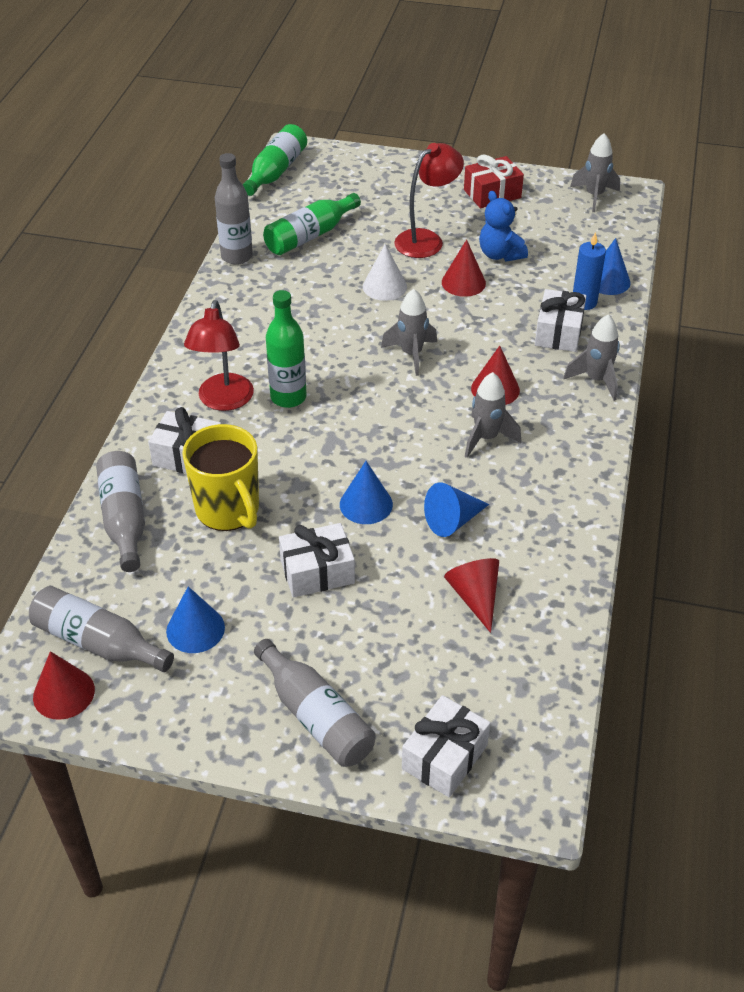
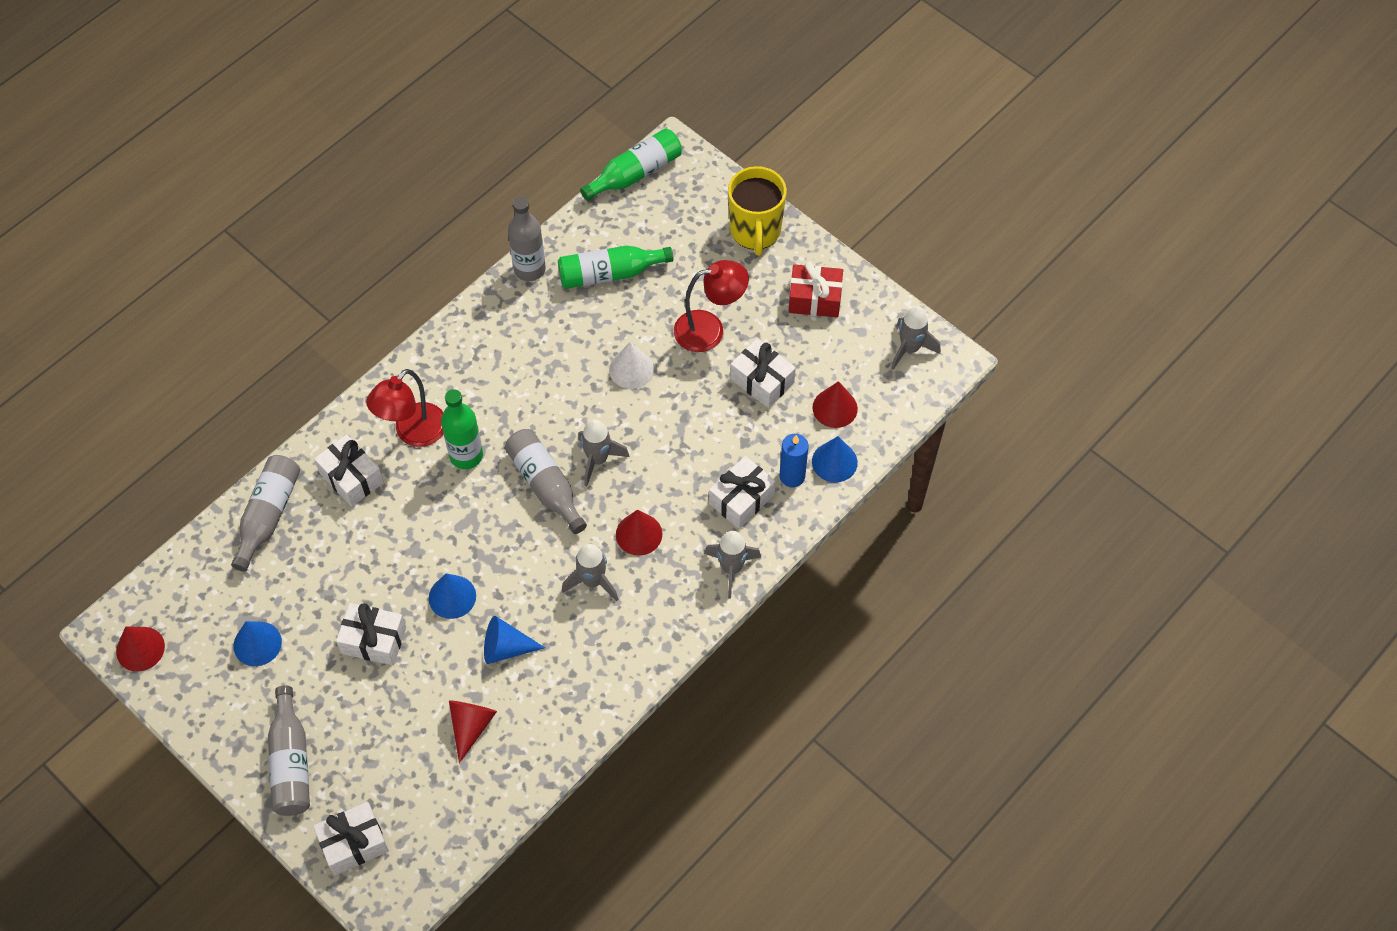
camera: 30 degrees right, 15 degrees up
(98, 642) = (186, 618): grey bottle -> grey bottle (545, 485)
(228, 510) = (347, 547): yellow mug -> yellow mug (755, 231)
(463, 282) = (703, 399): red cone -> red cone (835, 408)
(500, 254) = (762, 381): blue teddy bear -> white gift

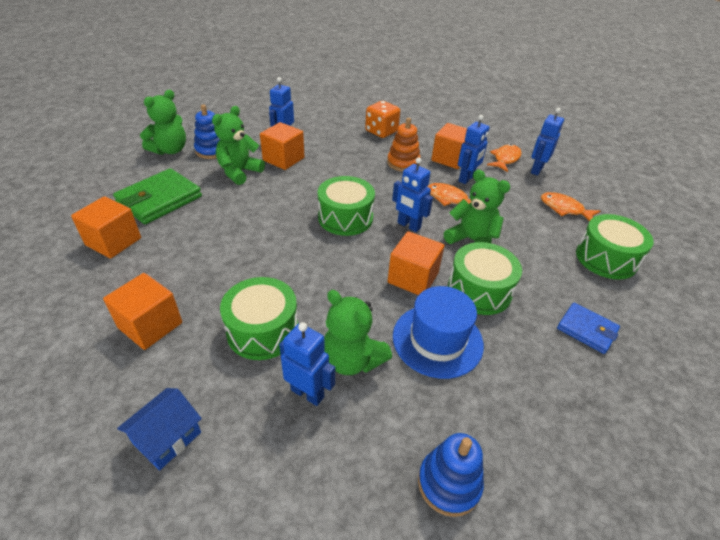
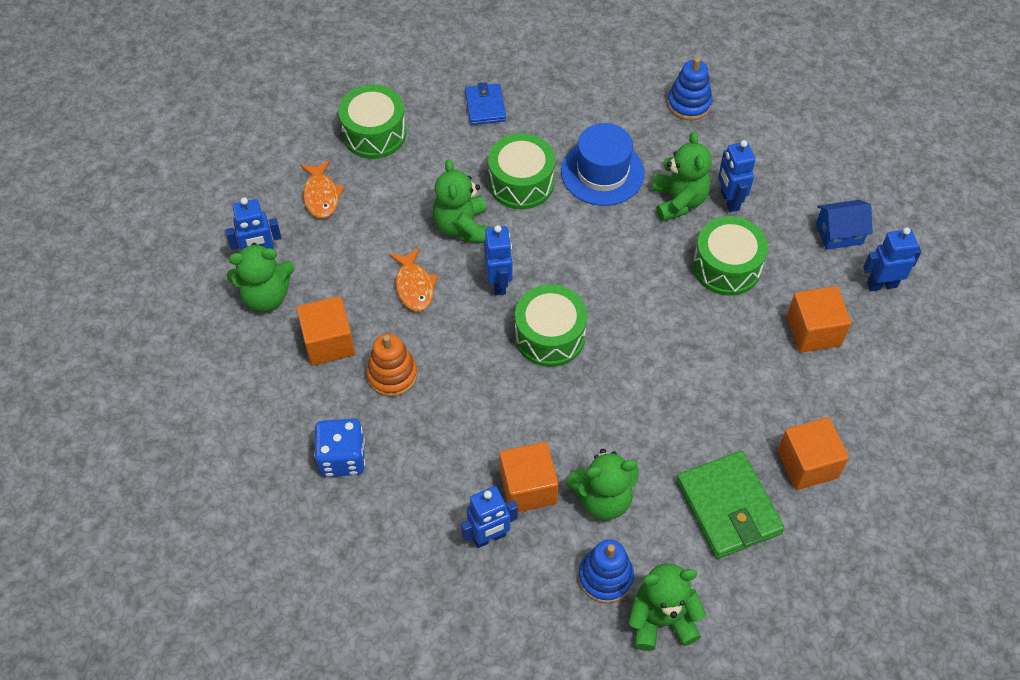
camera: 135 degrees left, 15 degrees up
(159, 200) = (728, 507): green wallet -> green wallet turned 75 degrees clockwise
(381, 131) = (342, 458): orange dice -> blue dice
(413, 278) = (561, 229): orange cube -> none
(466, 179) = (356, 299): blue robot -> blue robot (881, 284)
(505, 159) = (266, 296): orange fish -> green teddy bear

YOUR INSTRUCTIONS:
The material above is to be output exactly, with each picture left out.

TASK OUTPUT:
camera: 30 degrees right, 15 degrees up
(98, 642) = (186, 618): grey bottle -> grey bottle (545, 485)
(228, 510) = (347, 547): yellow mug -> yellow mug (755, 231)
(463, 282) = (703, 399): red cone -> red cone (835, 408)
(500, 254) = (762, 381): blue teddy bear -> white gift

camera: 135 degrees left, 15 degrees up
(159, 200) = (728, 507): green wallet -> green wallet turned 75 degrees clockwise
(381, 131) = (342, 458): orange dice -> blue dice
(413, 278) = (561, 229): orange cube -> none
(466, 179) = (356, 299): blue robot -> blue robot (881, 284)
(505, 159) = (266, 296): orange fish -> green teddy bear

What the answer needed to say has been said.